→ Task statement
Output only the lines below from the one containing "grey heart: [118,262,179,325]" to the one containing "blue nut: none", exactly as written, both ends kept.

◇ ◇ ◇ ◇ ◇ ◇ ◇

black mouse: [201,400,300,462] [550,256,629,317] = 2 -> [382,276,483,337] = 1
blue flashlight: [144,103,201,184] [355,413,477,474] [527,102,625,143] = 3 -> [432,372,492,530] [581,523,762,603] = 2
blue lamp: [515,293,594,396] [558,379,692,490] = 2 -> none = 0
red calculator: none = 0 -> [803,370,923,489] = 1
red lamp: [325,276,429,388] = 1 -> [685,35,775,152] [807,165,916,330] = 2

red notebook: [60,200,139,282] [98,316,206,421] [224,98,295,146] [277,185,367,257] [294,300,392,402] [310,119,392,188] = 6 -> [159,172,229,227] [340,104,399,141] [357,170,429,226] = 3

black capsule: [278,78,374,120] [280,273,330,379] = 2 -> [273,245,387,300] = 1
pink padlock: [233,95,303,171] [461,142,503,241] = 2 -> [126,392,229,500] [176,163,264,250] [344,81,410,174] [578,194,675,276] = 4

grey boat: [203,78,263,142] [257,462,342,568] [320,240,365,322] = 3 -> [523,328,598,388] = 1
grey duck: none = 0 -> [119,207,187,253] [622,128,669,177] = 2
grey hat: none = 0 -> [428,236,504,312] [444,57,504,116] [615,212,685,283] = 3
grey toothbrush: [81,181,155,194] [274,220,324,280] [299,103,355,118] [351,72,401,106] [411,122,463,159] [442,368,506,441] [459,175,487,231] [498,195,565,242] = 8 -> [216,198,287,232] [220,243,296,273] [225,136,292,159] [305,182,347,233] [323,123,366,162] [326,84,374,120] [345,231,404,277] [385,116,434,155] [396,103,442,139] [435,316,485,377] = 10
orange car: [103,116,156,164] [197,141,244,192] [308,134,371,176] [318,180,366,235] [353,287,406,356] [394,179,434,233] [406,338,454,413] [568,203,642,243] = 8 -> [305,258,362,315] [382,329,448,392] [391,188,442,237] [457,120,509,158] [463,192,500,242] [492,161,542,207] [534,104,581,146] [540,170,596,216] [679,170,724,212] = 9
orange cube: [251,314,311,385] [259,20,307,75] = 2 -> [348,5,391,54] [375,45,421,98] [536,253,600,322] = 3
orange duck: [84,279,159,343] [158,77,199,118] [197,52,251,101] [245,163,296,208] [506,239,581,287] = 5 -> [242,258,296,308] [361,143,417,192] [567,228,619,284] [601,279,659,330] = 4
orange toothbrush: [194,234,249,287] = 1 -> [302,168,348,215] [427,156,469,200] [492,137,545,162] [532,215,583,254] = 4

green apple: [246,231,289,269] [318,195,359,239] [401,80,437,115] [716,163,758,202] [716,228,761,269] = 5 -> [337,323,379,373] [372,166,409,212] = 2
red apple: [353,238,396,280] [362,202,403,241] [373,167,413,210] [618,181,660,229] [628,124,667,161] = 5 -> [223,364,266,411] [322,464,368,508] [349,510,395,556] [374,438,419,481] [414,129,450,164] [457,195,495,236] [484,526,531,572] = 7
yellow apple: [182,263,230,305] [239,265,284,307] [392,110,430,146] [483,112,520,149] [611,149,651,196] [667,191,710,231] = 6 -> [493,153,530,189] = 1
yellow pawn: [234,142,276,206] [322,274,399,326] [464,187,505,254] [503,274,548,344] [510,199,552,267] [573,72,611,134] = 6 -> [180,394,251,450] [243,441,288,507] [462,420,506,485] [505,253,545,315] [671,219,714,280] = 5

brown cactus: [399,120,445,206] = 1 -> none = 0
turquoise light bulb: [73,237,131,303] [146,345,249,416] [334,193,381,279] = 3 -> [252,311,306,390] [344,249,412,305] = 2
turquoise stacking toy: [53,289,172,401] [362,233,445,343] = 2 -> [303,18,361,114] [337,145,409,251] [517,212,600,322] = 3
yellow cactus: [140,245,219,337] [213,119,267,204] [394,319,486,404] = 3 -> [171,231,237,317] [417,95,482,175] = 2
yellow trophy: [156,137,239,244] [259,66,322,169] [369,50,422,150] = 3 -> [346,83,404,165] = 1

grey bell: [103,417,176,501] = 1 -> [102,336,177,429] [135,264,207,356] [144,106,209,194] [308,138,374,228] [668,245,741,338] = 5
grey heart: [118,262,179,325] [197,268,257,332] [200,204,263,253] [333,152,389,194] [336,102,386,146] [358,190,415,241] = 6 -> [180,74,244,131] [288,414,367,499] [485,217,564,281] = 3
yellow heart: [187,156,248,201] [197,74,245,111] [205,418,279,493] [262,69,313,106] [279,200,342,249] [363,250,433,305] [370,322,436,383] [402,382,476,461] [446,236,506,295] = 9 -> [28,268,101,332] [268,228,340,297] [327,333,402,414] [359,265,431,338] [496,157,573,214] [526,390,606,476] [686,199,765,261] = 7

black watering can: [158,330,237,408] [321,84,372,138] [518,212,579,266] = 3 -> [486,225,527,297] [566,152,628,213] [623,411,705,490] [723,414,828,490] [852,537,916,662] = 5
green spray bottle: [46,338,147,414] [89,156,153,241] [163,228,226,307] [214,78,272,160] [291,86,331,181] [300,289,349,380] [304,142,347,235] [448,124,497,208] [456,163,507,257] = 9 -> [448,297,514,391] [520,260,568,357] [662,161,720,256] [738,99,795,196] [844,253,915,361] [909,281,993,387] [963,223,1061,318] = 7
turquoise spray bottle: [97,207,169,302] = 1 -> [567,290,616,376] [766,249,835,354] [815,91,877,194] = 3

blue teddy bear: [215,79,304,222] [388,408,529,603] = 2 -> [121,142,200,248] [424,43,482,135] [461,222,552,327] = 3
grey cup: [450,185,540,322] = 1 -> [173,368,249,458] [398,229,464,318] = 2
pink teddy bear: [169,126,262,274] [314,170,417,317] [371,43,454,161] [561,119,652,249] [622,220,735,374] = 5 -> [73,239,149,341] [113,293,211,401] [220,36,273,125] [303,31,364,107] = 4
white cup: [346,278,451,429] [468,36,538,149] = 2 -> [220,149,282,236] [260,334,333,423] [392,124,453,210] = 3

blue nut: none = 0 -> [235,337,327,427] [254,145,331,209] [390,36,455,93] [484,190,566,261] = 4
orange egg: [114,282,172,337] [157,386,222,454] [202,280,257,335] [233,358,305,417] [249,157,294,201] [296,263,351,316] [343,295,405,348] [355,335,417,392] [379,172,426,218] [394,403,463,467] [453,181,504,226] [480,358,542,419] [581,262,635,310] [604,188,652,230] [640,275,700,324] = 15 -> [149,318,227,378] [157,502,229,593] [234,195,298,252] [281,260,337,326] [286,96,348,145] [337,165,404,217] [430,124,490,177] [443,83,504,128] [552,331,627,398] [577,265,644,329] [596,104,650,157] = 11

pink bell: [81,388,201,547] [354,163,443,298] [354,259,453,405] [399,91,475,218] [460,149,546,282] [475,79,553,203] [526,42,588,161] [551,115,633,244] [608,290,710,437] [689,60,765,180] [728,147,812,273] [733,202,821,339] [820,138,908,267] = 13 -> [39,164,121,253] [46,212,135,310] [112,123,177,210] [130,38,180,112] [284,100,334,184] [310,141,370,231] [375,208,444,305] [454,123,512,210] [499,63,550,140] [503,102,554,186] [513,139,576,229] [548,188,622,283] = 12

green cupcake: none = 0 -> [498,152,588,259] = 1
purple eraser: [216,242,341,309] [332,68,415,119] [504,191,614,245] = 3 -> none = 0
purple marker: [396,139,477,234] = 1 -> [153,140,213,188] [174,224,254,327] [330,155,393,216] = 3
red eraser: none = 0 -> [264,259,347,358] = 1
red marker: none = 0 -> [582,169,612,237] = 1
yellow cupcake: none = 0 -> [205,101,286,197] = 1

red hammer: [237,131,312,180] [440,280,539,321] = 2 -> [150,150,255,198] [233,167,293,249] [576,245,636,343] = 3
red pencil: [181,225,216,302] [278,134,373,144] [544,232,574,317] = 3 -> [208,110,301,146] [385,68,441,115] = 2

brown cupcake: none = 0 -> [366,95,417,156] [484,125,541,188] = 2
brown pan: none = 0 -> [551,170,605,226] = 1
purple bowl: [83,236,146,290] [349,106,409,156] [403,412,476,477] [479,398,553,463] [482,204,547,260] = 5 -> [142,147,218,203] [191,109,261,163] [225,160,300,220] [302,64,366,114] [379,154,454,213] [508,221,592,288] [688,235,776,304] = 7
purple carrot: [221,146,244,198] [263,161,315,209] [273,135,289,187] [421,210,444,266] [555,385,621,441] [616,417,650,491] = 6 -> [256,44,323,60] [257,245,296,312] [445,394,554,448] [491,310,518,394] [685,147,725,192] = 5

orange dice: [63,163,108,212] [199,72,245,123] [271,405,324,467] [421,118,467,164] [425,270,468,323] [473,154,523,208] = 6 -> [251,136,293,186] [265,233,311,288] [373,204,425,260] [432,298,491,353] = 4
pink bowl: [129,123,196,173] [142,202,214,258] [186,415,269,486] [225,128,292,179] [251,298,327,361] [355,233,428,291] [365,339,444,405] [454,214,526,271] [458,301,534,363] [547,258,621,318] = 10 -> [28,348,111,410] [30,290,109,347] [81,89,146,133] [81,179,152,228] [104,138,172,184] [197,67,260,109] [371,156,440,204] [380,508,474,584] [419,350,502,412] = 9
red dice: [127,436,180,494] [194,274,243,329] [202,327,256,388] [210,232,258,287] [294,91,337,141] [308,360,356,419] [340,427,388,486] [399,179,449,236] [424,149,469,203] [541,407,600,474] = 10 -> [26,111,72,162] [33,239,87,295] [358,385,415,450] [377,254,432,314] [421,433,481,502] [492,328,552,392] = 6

◇ ◇ ◇ ◇ ◇ ◇ ◇

→ Written solution
grey heart: [118,262,179,325] [197,268,257,332] [200,204,263,253] [333,152,389,194] [336,102,386,146] [358,190,415,241] = 6 -> [180,74,244,131] [288,414,367,499] [485,217,564,281] = 3
yellow heart: [187,156,248,201] [197,74,245,111] [205,418,279,493] [262,69,313,106] [279,200,342,249] [363,250,433,305] [370,322,436,383] [402,382,476,461] [446,236,506,295] = 9 -> [28,268,101,332] [268,228,340,297] [327,333,402,414] [359,265,431,338] [496,157,573,214] [526,390,606,476] [686,199,765,261] = 7

black watering can: [158,330,237,408] [321,84,372,138] [518,212,579,266] = 3 -> [486,225,527,297] [566,152,628,213] [623,411,705,490] [723,414,828,490] [852,537,916,662] = 5
green spray bottle: [46,338,147,414] [89,156,153,241] [163,228,226,307] [214,78,272,160] [291,86,331,181] [300,289,349,380] [304,142,347,235] [448,124,497,208] [456,163,507,257] = 9 -> [448,297,514,391] [520,260,568,357] [662,161,720,256] [738,99,795,196] [844,253,915,361] [909,281,993,387] [963,223,1061,318] = 7
turquoise spray bottle: [97,207,169,302] = 1 -> [567,290,616,376] [766,249,835,354] [815,91,877,194] = 3

blue teddy bear: [215,79,304,222] [388,408,529,603] = 2 -> [121,142,200,248] [424,43,482,135] [461,222,552,327] = 3
grey cup: [450,185,540,322] = 1 -> [173,368,249,458] [398,229,464,318] = 2
pink teddy bear: [169,126,262,274] [314,170,417,317] [371,43,454,161] [561,119,652,249] [622,220,735,374] = 5 -> [73,239,149,341] [113,293,211,401] [220,36,273,125] [303,31,364,107] = 4
white cup: [346,278,451,429] [468,36,538,149] = 2 -> [220,149,282,236] [260,334,333,423] [392,124,453,210] = 3

blue nut: none = 0 -> [235,337,327,427] [254,145,331,209] [390,36,455,93] [484,190,566,261] = 4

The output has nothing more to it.